EXERCISE AIM:
Return the following from the records below: each line, word for word, starting with the line that contains "R1: 470 (N11, N20) -> 330 (N11, N20)" and going on through the line that contains "R104: 47 (n32, n48) -> none", with nothing outside that range.

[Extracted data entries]
- - - -
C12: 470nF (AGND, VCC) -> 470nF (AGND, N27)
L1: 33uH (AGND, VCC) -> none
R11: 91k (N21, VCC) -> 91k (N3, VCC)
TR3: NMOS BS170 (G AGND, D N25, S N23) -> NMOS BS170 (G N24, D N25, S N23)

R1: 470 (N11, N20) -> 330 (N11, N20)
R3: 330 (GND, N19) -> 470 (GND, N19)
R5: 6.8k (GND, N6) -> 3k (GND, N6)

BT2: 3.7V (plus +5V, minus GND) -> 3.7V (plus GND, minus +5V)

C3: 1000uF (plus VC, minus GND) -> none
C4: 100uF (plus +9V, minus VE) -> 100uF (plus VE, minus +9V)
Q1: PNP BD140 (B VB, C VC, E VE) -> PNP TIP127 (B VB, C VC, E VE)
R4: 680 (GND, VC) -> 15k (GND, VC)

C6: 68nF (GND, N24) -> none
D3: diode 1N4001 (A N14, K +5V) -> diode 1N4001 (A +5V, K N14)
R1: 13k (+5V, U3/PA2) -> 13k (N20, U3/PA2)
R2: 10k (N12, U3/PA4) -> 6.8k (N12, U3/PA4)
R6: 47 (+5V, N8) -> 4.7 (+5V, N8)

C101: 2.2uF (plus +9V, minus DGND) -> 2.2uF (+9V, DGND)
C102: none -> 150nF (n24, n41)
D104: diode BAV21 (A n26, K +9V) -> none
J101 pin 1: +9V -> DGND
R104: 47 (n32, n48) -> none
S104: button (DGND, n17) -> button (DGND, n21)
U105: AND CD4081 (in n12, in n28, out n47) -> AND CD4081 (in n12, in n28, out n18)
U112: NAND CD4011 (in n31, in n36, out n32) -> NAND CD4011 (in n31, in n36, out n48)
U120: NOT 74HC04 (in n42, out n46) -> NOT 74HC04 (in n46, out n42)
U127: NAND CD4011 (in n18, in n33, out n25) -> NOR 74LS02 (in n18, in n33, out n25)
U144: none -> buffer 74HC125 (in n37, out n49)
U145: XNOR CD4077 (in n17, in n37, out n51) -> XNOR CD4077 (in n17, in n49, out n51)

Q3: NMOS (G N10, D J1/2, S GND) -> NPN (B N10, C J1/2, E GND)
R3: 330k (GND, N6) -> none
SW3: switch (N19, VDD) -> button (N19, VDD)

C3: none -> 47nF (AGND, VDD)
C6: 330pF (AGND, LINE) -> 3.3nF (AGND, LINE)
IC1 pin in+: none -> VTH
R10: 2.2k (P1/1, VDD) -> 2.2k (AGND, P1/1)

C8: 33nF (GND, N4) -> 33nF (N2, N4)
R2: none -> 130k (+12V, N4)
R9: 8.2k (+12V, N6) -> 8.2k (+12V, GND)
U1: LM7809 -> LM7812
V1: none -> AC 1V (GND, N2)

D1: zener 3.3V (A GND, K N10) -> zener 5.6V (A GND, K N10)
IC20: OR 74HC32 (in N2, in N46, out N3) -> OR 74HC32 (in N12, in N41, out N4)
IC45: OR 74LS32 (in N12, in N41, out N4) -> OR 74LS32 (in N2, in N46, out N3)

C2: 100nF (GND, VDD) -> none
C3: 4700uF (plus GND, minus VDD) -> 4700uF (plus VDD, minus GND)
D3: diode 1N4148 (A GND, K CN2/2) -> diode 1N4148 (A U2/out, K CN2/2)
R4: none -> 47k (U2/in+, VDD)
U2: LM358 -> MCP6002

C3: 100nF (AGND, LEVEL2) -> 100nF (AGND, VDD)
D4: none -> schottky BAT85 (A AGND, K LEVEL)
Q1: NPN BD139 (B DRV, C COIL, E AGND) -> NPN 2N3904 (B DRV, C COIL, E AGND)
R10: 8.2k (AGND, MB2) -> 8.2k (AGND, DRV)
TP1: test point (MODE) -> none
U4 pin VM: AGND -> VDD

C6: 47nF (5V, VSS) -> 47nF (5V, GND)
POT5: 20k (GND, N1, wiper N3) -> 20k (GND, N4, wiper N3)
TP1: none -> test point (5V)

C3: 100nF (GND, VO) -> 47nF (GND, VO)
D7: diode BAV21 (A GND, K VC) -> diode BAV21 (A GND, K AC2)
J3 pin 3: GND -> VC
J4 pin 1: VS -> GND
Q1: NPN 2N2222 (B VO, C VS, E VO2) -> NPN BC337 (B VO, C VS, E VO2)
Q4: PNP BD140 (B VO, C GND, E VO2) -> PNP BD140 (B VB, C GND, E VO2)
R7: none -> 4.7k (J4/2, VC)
- - - -
SOLVED PROBLEM:
R1: 470 (N11, N20) -> 330 (N11, N20)
R3: 330 (GND, N19) -> 470 (GND, N19)
R5: 6.8k (GND, N6) -> 3k (GND, N6)

BT2: 3.7V (plus +5V, minus GND) -> 3.7V (plus GND, minus +5V)

C3: 1000uF (plus VC, minus GND) -> none
C4: 100uF (plus +9V, minus VE) -> 100uF (plus VE, minus +9V)
Q1: PNP BD140 (B VB, C VC, E VE) -> PNP TIP127 (B VB, C VC, E VE)
R4: 680 (GND, VC) -> 15k (GND, VC)

C6: 68nF (GND, N24) -> none
D3: diode 1N4001 (A N14, K +5V) -> diode 1N4001 (A +5V, K N14)
R1: 13k (+5V, U3/PA2) -> 13k (N20, U3/PA2)
R2: 10k (N12, U3/PA4) -> 6.8k (N12, U3/PA4)
R6: 47 (+5V, N8) -> 4.7 (+5V, N8)

C101: 2.2uF (plus +9V, minus DGND) -> 2.2uF (+9V, DGND)
C102: none -> 150nF (n24, n41)
D104: diode BAV21 (A n26, K +9V) -> none
J101 pin 1: +9V -> DGND
R104: 47 (n32, n48) -> none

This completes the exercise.